● **Work task**
Give the count of lines in the entries that include "headphones", and write nothing besides it.

● **Supplied material**
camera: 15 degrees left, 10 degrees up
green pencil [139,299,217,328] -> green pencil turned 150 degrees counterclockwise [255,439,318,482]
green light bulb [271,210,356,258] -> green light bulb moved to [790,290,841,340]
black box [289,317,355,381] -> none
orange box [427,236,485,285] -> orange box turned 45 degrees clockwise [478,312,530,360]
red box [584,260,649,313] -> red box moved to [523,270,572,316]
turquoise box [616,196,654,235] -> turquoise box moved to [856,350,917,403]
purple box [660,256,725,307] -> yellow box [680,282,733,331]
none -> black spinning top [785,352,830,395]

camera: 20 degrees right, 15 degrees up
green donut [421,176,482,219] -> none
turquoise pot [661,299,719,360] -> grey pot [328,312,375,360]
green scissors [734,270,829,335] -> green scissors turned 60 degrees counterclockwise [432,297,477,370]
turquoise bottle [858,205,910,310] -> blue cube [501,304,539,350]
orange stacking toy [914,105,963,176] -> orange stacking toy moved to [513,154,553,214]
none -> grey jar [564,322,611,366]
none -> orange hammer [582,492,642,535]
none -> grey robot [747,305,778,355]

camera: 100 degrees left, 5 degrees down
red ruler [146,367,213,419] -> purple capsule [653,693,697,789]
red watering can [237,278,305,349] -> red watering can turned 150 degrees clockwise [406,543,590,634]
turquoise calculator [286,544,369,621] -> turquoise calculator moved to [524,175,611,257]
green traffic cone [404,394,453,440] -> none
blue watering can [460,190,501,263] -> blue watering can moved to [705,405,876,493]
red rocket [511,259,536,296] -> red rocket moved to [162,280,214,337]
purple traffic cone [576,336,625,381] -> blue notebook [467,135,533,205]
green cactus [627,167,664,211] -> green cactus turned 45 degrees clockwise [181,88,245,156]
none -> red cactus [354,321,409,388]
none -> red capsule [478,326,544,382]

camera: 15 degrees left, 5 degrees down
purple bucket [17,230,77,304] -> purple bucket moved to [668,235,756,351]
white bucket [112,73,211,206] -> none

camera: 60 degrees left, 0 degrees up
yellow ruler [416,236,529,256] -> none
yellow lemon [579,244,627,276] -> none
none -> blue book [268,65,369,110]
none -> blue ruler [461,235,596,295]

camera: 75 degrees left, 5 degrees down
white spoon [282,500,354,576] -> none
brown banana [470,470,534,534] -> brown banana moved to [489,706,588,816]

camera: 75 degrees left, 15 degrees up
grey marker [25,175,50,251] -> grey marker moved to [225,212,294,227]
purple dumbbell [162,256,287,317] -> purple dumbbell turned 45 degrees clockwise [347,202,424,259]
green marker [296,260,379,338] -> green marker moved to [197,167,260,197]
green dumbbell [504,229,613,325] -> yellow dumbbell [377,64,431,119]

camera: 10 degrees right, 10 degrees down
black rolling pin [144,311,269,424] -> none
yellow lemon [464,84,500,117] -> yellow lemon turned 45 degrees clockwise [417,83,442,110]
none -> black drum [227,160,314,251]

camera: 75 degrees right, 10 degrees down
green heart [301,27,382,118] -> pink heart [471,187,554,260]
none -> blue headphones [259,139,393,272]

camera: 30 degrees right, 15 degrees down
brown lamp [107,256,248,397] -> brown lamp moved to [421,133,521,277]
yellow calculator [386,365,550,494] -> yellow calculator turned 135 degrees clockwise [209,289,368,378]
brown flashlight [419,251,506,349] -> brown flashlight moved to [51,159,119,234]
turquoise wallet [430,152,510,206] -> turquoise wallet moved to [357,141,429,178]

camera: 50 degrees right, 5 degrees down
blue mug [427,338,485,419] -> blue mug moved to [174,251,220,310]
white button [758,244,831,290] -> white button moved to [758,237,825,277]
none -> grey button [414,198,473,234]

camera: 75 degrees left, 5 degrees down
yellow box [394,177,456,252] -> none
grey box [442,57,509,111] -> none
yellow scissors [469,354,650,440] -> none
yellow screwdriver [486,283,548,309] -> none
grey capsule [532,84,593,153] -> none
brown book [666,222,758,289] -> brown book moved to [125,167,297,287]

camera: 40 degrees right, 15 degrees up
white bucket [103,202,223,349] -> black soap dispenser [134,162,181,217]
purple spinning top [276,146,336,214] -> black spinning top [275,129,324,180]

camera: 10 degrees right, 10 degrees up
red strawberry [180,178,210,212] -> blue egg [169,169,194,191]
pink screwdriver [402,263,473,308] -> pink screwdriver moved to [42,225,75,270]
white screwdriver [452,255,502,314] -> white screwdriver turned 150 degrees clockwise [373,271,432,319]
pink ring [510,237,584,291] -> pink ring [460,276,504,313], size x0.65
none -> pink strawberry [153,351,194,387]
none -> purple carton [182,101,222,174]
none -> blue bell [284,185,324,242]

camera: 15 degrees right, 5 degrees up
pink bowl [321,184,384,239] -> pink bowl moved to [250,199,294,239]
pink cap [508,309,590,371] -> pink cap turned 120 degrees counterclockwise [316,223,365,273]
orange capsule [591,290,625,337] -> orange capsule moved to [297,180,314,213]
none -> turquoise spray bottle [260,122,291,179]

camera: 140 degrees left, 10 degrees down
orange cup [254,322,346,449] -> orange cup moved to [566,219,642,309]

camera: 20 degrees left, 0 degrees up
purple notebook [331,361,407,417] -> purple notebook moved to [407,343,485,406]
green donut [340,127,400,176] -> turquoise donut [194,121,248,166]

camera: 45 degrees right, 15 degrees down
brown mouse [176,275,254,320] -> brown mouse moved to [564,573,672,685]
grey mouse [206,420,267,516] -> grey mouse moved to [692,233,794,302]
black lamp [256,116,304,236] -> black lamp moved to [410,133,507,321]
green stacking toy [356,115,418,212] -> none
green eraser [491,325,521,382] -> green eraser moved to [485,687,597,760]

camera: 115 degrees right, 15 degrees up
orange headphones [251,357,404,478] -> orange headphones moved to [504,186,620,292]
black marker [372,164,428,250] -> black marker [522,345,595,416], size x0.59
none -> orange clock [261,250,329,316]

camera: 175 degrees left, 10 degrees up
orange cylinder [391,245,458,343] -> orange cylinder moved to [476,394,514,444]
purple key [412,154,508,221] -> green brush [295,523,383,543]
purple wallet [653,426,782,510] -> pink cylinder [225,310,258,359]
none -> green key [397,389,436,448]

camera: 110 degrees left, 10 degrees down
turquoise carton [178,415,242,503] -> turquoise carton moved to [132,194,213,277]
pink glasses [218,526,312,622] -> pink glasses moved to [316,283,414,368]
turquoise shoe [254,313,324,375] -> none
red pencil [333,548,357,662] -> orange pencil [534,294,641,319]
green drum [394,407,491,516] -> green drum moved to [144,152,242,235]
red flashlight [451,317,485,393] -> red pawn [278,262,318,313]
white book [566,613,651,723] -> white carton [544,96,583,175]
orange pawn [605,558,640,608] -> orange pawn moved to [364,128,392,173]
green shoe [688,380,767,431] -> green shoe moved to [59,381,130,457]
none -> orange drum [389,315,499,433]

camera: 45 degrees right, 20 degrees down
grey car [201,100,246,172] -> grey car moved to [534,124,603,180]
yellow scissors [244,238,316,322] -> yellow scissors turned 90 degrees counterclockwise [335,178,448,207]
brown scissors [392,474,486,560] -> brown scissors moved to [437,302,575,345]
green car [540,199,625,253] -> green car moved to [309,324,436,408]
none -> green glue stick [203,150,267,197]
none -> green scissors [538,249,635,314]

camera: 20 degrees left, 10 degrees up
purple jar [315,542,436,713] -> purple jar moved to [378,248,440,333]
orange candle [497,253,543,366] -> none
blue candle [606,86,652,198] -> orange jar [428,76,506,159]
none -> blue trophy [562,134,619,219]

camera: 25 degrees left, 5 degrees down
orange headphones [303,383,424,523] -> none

● **Task result**
3